Change detection outputs:

※ ※ ※

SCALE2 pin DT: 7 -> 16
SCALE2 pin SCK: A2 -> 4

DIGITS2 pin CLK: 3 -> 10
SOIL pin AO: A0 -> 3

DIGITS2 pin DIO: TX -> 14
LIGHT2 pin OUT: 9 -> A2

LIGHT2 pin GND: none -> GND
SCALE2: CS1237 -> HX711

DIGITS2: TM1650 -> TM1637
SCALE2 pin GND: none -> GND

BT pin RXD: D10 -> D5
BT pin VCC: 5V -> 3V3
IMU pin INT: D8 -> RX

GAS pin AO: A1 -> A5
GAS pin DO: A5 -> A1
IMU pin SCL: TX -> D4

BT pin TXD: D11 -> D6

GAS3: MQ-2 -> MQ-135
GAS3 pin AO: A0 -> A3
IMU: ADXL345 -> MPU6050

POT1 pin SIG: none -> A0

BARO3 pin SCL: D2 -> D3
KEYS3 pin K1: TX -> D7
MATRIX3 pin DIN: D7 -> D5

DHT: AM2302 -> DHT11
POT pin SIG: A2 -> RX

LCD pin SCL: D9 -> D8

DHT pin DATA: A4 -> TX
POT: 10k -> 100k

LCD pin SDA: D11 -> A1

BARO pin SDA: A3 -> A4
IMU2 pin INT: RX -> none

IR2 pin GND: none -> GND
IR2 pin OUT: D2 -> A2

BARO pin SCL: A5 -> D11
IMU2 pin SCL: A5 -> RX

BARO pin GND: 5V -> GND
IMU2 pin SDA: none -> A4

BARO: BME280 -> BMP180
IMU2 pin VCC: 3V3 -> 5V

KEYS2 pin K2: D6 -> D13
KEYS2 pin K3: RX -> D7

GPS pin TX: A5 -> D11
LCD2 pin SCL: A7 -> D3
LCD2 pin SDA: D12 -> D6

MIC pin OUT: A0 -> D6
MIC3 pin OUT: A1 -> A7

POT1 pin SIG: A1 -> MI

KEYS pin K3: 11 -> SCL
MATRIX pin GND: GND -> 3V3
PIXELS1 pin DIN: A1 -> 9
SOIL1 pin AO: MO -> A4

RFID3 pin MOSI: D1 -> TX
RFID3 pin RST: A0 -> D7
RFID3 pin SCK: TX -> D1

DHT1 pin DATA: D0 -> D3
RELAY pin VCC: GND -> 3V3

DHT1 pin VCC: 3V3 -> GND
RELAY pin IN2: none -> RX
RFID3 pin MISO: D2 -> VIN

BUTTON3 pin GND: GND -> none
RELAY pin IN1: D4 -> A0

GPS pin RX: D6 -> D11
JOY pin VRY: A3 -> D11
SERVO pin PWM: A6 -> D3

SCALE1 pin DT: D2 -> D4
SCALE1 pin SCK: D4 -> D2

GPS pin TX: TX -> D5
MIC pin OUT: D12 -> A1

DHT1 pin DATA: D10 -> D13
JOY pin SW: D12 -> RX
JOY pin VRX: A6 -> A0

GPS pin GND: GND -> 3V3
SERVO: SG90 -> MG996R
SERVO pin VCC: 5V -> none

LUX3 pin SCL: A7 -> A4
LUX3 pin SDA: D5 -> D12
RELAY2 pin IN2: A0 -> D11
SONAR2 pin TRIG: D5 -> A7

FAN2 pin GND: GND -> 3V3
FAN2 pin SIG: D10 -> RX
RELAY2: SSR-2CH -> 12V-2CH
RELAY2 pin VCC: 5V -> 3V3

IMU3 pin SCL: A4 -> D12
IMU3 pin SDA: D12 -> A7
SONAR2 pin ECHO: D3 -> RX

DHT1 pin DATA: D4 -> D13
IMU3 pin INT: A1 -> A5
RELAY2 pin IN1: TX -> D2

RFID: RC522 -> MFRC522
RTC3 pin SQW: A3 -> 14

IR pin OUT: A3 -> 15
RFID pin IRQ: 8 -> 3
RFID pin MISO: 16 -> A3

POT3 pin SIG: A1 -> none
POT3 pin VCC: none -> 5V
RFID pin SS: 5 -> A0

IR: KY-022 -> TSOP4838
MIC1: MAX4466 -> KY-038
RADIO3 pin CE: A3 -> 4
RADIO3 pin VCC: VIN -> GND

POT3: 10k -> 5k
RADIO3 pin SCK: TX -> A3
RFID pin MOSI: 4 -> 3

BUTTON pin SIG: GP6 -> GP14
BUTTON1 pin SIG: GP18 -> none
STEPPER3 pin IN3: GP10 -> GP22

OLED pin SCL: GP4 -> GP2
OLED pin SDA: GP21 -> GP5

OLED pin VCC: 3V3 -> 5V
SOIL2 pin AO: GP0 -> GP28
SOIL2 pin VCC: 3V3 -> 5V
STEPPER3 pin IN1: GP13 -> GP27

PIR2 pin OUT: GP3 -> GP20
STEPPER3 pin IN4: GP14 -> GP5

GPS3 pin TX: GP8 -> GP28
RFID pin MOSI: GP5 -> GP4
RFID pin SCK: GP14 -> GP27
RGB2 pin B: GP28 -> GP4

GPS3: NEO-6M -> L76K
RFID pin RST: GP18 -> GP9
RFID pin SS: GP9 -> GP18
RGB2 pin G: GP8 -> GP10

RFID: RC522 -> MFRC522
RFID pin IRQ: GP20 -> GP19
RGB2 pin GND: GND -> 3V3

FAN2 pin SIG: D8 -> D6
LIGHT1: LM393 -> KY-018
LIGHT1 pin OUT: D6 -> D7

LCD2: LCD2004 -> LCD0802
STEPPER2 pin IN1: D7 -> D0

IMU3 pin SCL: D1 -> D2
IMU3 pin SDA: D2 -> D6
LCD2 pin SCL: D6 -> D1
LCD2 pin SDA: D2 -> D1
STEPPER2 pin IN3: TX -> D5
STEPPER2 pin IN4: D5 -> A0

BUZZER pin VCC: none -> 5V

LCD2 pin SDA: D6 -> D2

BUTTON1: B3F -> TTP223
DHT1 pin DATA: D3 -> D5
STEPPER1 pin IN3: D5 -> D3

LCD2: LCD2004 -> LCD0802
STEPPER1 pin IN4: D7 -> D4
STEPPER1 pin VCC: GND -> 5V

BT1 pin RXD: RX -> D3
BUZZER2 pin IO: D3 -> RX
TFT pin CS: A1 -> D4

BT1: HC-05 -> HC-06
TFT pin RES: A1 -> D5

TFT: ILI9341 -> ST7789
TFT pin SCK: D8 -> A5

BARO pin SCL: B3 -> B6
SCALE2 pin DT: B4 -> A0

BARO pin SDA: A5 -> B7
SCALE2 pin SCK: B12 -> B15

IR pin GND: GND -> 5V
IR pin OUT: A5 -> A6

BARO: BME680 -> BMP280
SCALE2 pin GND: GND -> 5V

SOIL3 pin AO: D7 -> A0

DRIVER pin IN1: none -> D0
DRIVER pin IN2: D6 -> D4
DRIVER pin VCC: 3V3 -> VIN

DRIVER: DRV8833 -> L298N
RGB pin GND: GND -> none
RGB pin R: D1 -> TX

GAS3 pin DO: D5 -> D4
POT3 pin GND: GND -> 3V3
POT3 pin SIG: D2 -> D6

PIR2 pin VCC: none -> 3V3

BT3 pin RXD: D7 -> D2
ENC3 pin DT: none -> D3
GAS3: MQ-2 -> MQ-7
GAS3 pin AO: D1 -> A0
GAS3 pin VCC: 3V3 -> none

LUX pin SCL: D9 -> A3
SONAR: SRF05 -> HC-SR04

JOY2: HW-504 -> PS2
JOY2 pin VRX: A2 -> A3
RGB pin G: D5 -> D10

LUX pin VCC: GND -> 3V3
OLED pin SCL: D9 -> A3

※ ※ ※

Work task:
What is needed is an exact repetition of all the entries above.

Problem solution:
SCALE2 pin DT: 7 -> 16
SCALE2 pin SCK: A2 -> 4

DIGITS2 pin CLK: 3 -> 10
SOIL pin AO: A0 -> 3

DIGITS2 pin DIO: TX -> 14
LIGHT2 pin OUT: 9 -> A2

LIGHT2 pin GND: none -> GND
SCALE2: CS1237 -> HX711

DIGITS2: TM1650 -> TM1637
SCALE2 pin GND: none -> GND

BT pin RXD: D10 -> D5
BT pin VCC: 5V -> 3V3
IMU pin INT: D8 -> RX

GAS pin AO: A1 -> A5
GAS pin DO: A5 -> A1
IMU pin SCL: TX -> D4

BT pin TXD: D11 -> D6

GAS3: MQ-2 -> MQ-135
GAS3 pin AO: A0 -> A3
IMU: ADXL345 -> MPU6050

POT1 pin SIG: none -> A0

BARO3 pin SCL: D2 -> D3
KEYS3 pin K1: TX -> D7
MATRIX3 pin DIN: D7 -> D5

DHT: AM2302 -> DHT11
POT pin SIG: A2 -> RX

LCD pin SCL: D9 -> D8

DHT pin DATA: A4 -> TX
POT: 10k -> 100k

LCD pin SDA: D11 -> A1

BARO pin SDA: A3 -> A4
IMU2 pin INT: RX -> none

IR2 pin GND: none -> GND
IR2 pin OUT: D2 -> A2

BARO pin SCL: A5 -> D11
IMU2 pin SCL: A5 -> RX

BARO pin GND: 5V -> GND
IMU2 pin SDA: none -> A4

BARO: BME280 -> BMP180
IMU2 pin VCC: 3V3 -> 5V

KEYS2 pin K2: D6 -> D13
KEYS2 pin K3: RX -> D7

GPS pin TX: A5 -> D11
LCD2 pin SCL: A7 -> D3
LCD2 pin SDA: D12 -> D6

MIC pin OUT: A0 -> D6
MIC3 pin OUT: A1 -> A7

POT1 pin SIG: A1 -> MI

KEYS pin K3: 11 -> SCL
MATRIX pin GND: GND -> 3V3
PIXELS1 pin DIN: A1 -> 9
SOIL1 pin AO: MO -> A4

RFID3 pin MOSI: D1 -> TX
RFID3 pin RST: A0 -> D7
RFID3 pin SCK: TX -> D1

DHT1 pin DATA: D0 -> D3
RELAY pin VCC: GND -> 3V3

DHT1 pin VCC: 3V3 -> GND
RELAY pin IN2: none -> RX
RFID3 pin MISO: D2 -> VIN

BUTTON3 pin GND: GND -> none
RELAY pin IN1: D4 -> A0

GPS pin RX: D6 -> D11
JOY pin VRY: A3 -> D11
SERVO pin PWM: A6 -> D3

SCALE1 pin DT: D2 -> D4
SCALE1 pin SCK: D4 -> D2

GPS pin TX: TX -> D5
MIC pin OUT: D12 -> A1

DHT1 pin DATA: D10 -> D13
JOY pin SW: D12 -> RX
JOY pin VRX: A6 -> A0

GPS pin GND: GND -> 3V3
SERVO: SG90 -> MG996R
SERVO pin VCC: 5V -> none

LUX3 pin SCL: A7 -> A4
LUX3 pin SDA: D5 -> D12
RELAY2 pin IN2: A0 -> D11
SONAR2 pin TRIG: D5 -> A7

FAN2 pin GND: GND -> 3V3
FAN2 pin SIG: D10 -> RX
RELAY2: SSR-2CH -> 12V-2CH
RELAY2 pin VCC: 5V -> 3V3

IMU3 pin SCL: A4 -> D12
IMU3 pin SDA: D12 -> A7
SONAR2 pin ECHO: D3 -> RX

DHT1 pin DATA: D4 -> D13
IMU3 pin INT: A1 -> A5
RELAY2 pin IN1: TX -> D2

RFID: RC522 -> MFRC522
RTC3 pin SQW: A3 -> 14

IR pin OUT: A3 -> 15
RFID pin IRQ: 8 -> 3
RFID pin MISO: 16 -> A3

POT3 pin SIG: A1 -> none
POT3 pin VCC: none -> 5V
RFID pin SS: 5 -> A0

IR: KY-022 -> TSOP4838
MIC1: MAX4466 -> KY-038
RADIO3 pin CE: A3 -> 4
RADIO3 pin VCC: VIN -> GND

POT3: 10k -> 5k
RADIO3 pin SCK: TX -> A3
RFID pin MOSI: 4 -> 3

BUTTON pin SIG: GP6 -> GP14
BUTTON1 pin SIG: GP18 -> none
STEPPER3 pin IN3: GP10 -> GP22

OLED pin SCL: GP4 -> GP2
OLED pin SDA: GP21 -> GP5

OLED pin VCC: 3V3 -> 5V
SOIL2 pin AO: GP0 -> GP28
SOIL2 pin VCC: 3V3 -> 5V
STEPPER3 pin IN1: GP13 -> GP27

PIR2 pin OUT: GP3 -> GP20
STEPPER3 pin IN4: GP14 -> GP5

GPS3 pin TX: GP8 -> GP28
RFID pin MOSI: GP5 -> GP4
RFID pin SCK: GP14 -> GP27
RGB2 pin B: GP28 -> GP4

GPS3: NEO-6M -> L76K
RFID pin RST: GP18 -> GP9
RFID pin SS: GP9 -> GP18
RGB2 pin G: GP8 -> GP10

RFID: RC522 -> MFRC522
RFID pin IRQ: GP20 -> GP19
RGB2 pin GND: GND -> 3V3

FAN2 pin SIG: D8 -> D6
LIGHT1: LM393 -> KY-018
LIGHT1 pin OUT: D6 -> D7

LCD2: LCD2004 -> LCD0802
STEPPER2 pin IN1: D7 -> D0

IMU3 pin SCL: D1 -> D2
IMU3 pin SDA: D2 -> D6
LCD2 pin SCL: D6 -> D1
LCD2 pin SDA: D2 -> D1
STEPPER2 pin IN3: TX -> D5
STEPPER2 pin IN4: D5 -> A0

BUZZER pin VCC: none -> 5V

LCD2 pin SDA: D6 -> D2

BUTTON1: B3F -> TTP223
DHT1 pin DATA: D3 -> D5
STEPPER1 pin IN3: D5 -> D3

LCD2: LCD2004 -> LCD0802
STEPPER1 pin IN4: D7 -> D4
STEPPER1 pin VCC: GND -> 5V

BT1 pin RXD: RX -> D3
BUZZER2 pin IO: D3 -> RX
TFT pin CS: A1 -> D4

BT1: HC-05 -> HC-06
TFT pin RES: A1 -> D5

TFT: ILI9341 -> ST7789
TFT pin SCK: D8 -> A5

BARO pin SCL: B3 -> B6
SCALE2 pin DT: B4 -> A0

BARO pin SDA: A5 -> B7
SCALE2 pin SCK: B12 -> B15

IR pin GND: GND -> 5V
IR pin OUT: A5 -> A6

BARO: BME680 -> BMP280
SCALE2 pin GND: GND -> 5V

SOIL3 pin AO: D7 -> A0

DRIVER pin IN1: none -> D0
DRIVER pin IN2: D6 -> D4
DRIVER pin VCC: 3V3 -> VIN

DRIVER: DRV8833 -> L298N
RGB pin GND: GND -> none
RGB pin R: D1 -> TX

GAS3 pin DO: D5 -> D4
POT3 pin GND: GND -> 3V3
POT3 pin SIG: D2 -> D6

PIR2 pin VCC: none -> 3V3

BT3 pin RXD: D7 -> D2
ENC3 pin DT: none -> D3
GAS3: MQ-2 -> MQ-7
GAS3 pin AO: D1 -> A0
GAS3 pin VCC: 3V3 -> none

LUX pin SCL: D9 -> A3
SONAR: SRF05 -> HC-SR04

JOY2: HW-504 -> PS2
JOY2 pin VRX: A2 -> A3
RGB pin G: D5 -> D10

LUX pin VCC: GND -> 3V3
OLED pin SCL: D9 -> A3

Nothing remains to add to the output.